▶ Task brief
Only the pictures are to be dropped; return all other data below exactly.
=== Exercise data ===
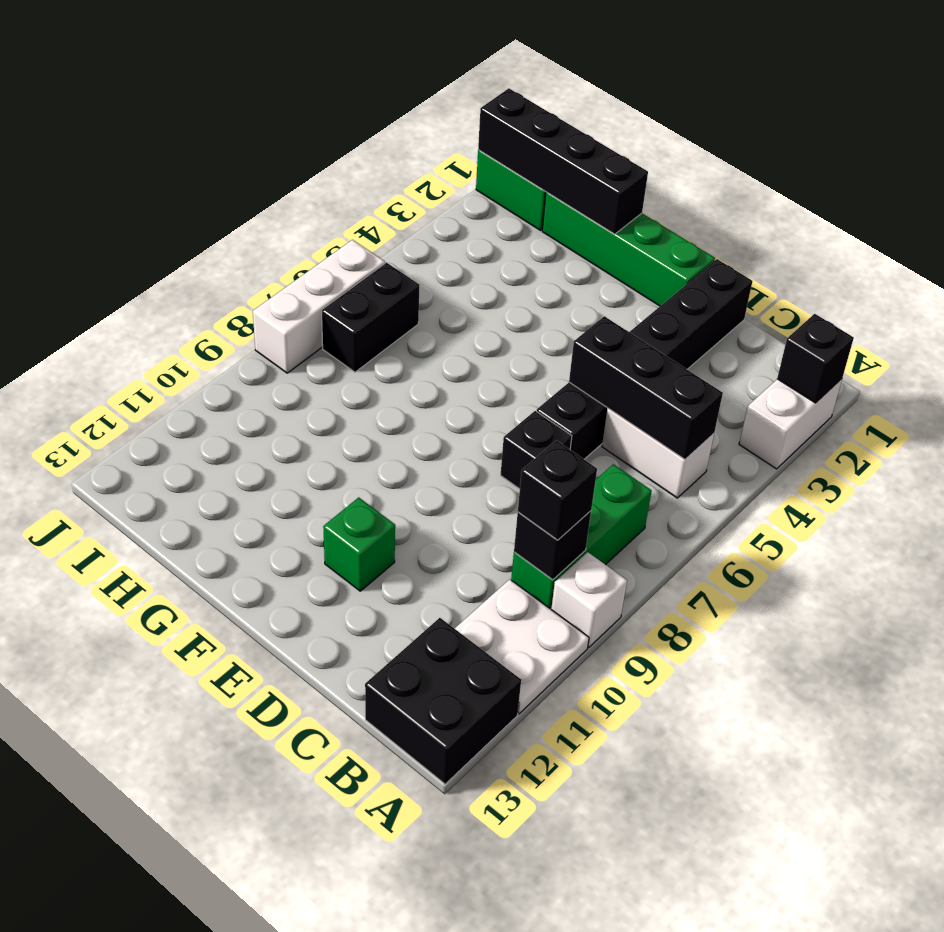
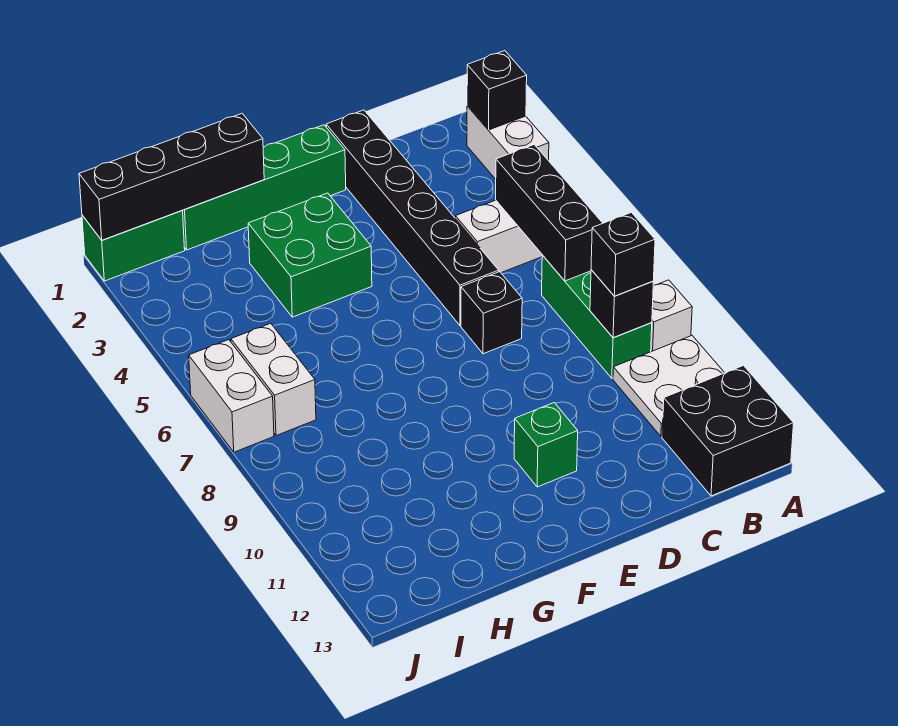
black brick B5:D5 level 2 -> black brick B5:B7 level 2
none -> green brick F3:G4 level 1
black brick I6:I7 level 1 -> white brick I6:I7 level 1
white brick J6:J8 level 1 -> white brick J6:J7 level 1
===
▶ Answer for this exercise
black brick B5:D5 level 2 -> black brick B5:B7 level 2
none -> green brick F3:G4 level 1
black brick I6:I7 level 1 -> white brick I6:I7 level 1
white brick J6:J8 level 1 -> white brick J6:J7 level 1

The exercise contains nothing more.